● Input data

--

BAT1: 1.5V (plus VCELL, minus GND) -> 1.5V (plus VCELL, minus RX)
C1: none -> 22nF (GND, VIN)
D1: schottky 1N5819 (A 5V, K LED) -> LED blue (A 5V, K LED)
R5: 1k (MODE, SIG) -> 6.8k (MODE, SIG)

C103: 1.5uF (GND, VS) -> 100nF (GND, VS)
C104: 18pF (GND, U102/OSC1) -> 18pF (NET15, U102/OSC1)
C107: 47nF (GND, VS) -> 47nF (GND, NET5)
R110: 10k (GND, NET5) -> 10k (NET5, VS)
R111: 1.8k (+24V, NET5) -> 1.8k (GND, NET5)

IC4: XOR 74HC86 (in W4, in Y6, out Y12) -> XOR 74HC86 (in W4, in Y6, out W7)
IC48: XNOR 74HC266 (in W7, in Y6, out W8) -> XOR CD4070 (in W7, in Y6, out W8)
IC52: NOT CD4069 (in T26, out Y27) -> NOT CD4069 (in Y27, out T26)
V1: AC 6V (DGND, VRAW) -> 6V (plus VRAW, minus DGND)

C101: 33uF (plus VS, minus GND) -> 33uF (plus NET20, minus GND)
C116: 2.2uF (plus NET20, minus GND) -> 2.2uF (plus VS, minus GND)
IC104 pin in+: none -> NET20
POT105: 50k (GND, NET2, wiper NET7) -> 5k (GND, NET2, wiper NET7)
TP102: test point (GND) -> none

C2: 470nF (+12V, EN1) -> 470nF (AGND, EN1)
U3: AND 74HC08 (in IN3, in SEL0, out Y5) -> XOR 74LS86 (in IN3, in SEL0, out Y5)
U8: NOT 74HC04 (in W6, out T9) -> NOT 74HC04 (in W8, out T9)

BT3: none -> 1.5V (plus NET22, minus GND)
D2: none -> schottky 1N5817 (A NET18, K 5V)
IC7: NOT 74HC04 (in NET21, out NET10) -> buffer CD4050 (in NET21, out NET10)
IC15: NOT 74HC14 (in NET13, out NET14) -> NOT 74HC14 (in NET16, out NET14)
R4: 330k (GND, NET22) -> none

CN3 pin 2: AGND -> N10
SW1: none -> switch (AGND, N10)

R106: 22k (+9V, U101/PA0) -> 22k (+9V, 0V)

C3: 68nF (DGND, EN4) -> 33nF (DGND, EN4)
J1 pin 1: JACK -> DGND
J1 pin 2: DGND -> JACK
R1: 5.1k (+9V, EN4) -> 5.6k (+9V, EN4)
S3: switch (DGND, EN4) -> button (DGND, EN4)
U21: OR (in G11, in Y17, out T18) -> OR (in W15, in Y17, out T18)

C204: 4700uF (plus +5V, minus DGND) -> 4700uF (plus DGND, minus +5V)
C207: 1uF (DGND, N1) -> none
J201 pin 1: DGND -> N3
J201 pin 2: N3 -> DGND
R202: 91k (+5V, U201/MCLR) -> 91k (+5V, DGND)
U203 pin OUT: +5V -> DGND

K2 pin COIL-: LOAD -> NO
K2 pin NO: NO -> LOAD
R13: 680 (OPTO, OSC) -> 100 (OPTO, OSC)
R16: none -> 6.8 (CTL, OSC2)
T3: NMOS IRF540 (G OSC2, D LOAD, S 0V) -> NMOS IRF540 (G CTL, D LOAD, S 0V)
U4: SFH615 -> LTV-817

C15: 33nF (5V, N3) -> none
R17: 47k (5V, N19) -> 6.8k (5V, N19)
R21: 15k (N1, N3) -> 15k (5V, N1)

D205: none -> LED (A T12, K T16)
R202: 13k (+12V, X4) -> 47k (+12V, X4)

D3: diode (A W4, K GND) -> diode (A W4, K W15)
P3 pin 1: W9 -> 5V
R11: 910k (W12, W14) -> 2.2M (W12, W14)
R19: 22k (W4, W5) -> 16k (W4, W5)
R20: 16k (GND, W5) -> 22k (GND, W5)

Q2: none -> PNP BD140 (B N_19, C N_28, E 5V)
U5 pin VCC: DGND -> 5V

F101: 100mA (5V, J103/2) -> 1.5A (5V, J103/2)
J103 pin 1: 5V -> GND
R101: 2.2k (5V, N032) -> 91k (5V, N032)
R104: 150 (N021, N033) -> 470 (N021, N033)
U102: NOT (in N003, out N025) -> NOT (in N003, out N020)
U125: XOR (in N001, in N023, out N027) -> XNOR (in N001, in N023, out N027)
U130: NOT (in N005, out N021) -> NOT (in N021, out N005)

--

Starting at the line above that contains "IC48: XNOR 74HC266", write out each line exactly until the line that contains "IC104 pin in+: none -> NET20" has been written, and stop there.

● Expected answer
IC48: XNOR 74HC266 (in W7, in Y6, out W8) -> XOR CD4070 (in W7, in Y6, out W8)
IC52: NOT CD4069 (in T26, out Y27) -> NOT CD4069 (in Y27, out T26)
V1: AC 6V (DGND, VRAW) -> 6V (plus VRAW, minus DGND)

C101: 33uF (plus VS, minus GND) -> 33uF (plus NET20, minus GND)
C116: 2.2uF (plus NET20, minus GND) -> 2.2uF (plus VS, minus GND)
IC104 pin in+: none -> NET20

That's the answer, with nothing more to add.